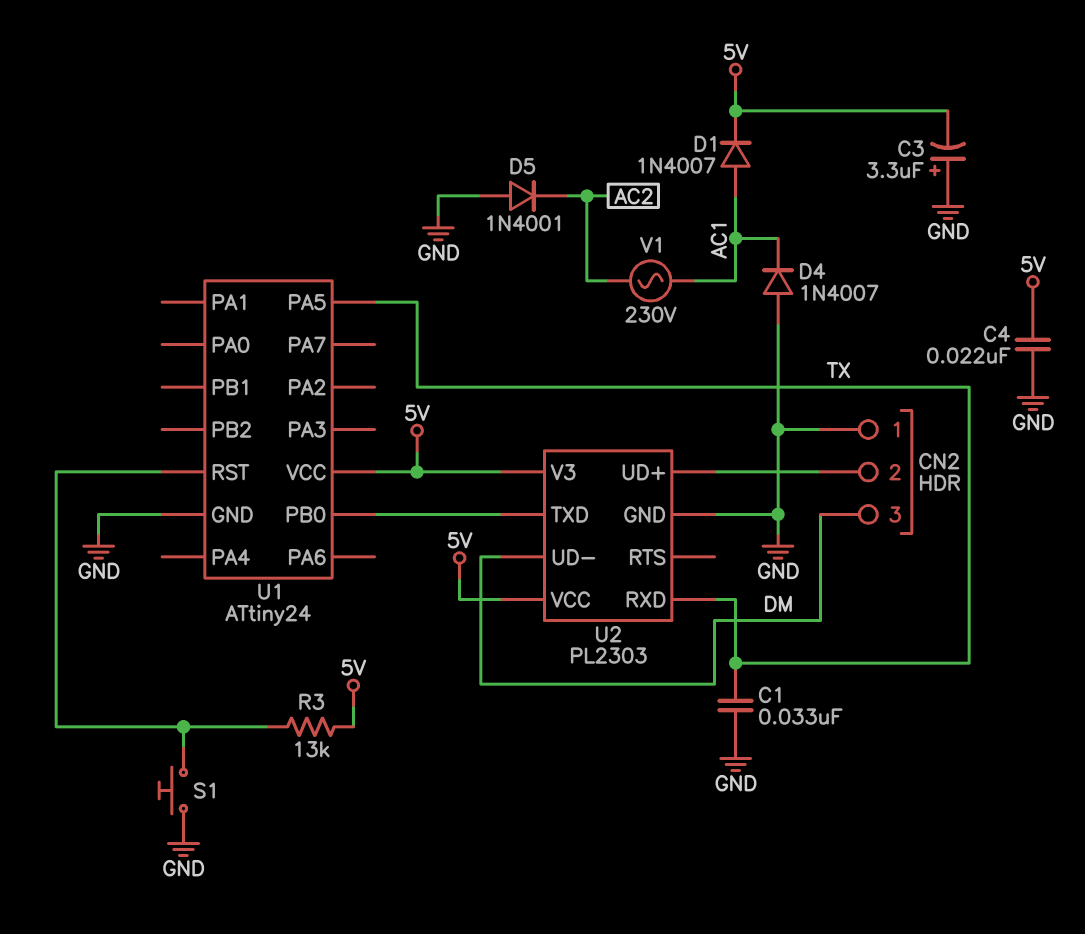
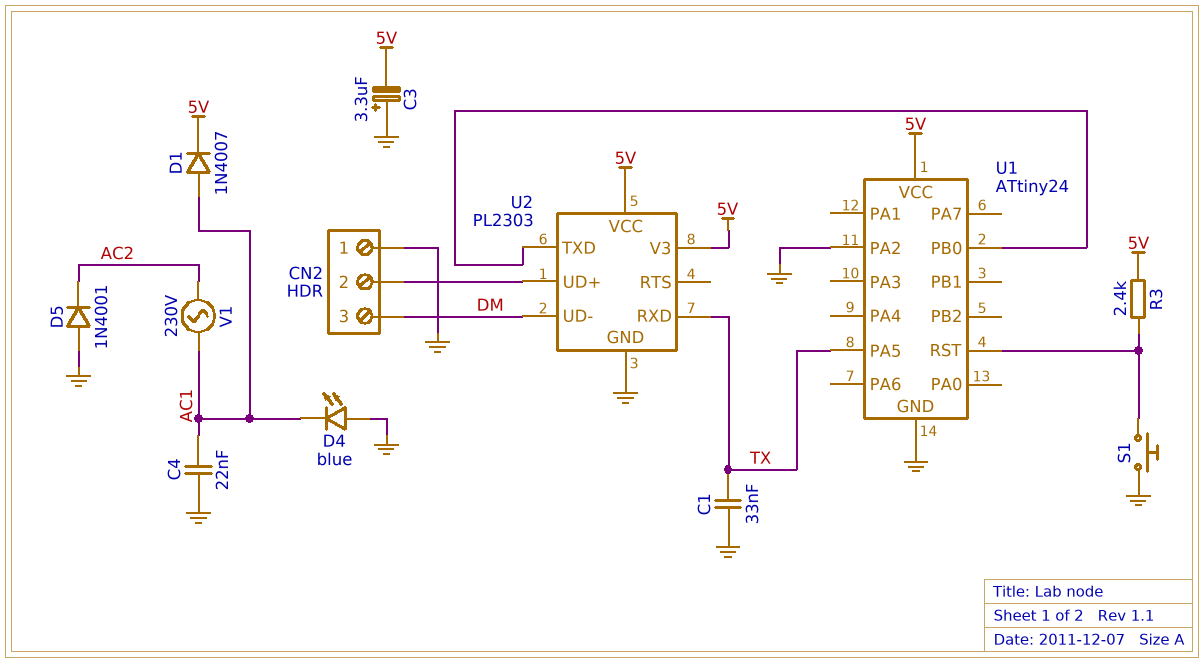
C4: 22nF (5V, GND) -> 22nF (AC1, GND)
D4: diode 1N4007 (A GND, K AC1) -> LED blue (A GND, K AC1)
R3: 13k (5V, U1/RST) -> 2.4k (5V, U1/RST)
U1 pin PA2: none -> GND

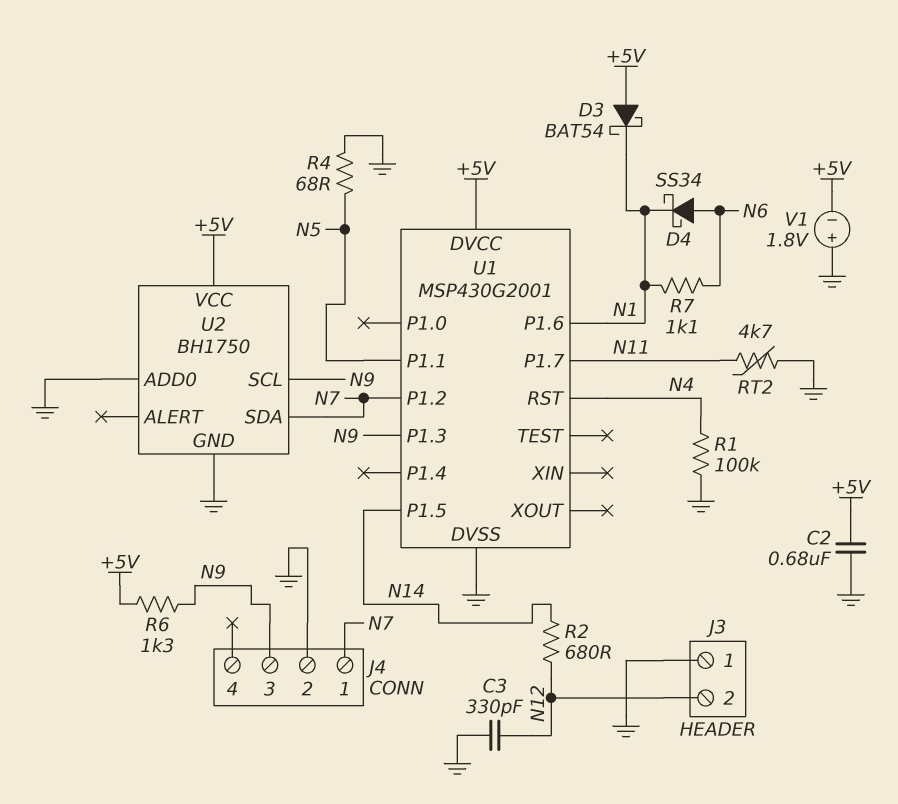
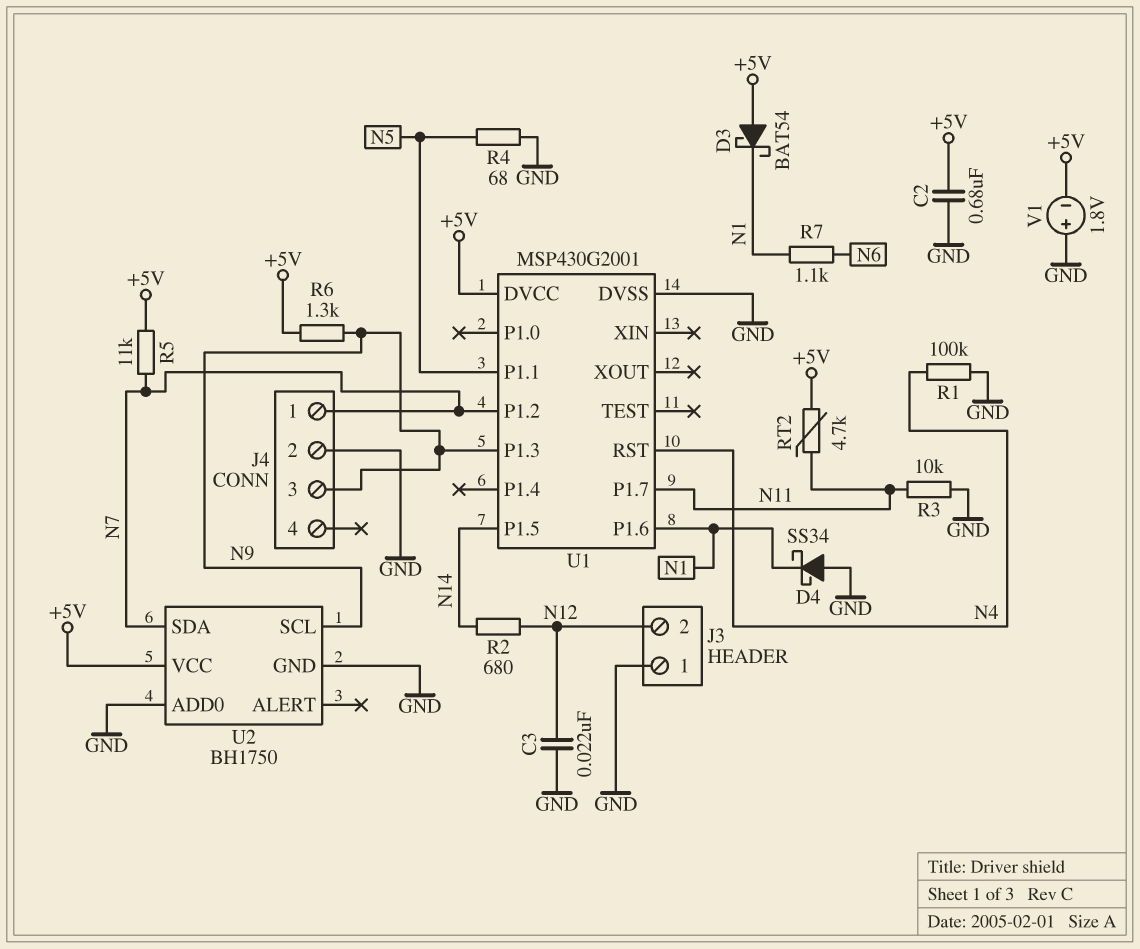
C3: 330pF (GND, N12) -> 22nF (GND, N12)
D4: schottky SS34 (A N6, K N1) -> schottky SS34 (A GND, K N1)
R3: none -> 10k (GND, N11)
R5: none -> 11k (+5V, N7)
RT2: 4.7k (GND, N11) -> 4.7k (+5V, N11)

- [WHAT YOU WILL DO]
Everything in the listing above, apart from its pictures, must be repeated exactly.

- [WRITTEN ANSWER]
C4: 22nF (5V, GND) -> 22nF (AC1, GND)
D4: diode 1N4007 (A GND, K AC1) -> LED blue (A GND, K AC1)
R3: 13k (5V, U1/RST) -> 2.4k (5V, U1/RST)
U1 pin PA2: none -> GND

C3: 330pF (GND, N12) -> 22nF (GND, N12)
D4: schottky SS34 (A N6, K N1) -> schottky SS34 (A GND, K N1)
R3: none -> 10k (GND, N11)
R5: none -> 11k (+5V, N7)
RT2: 4.7k (GND, N11) -> 4.7k (+5V, N11)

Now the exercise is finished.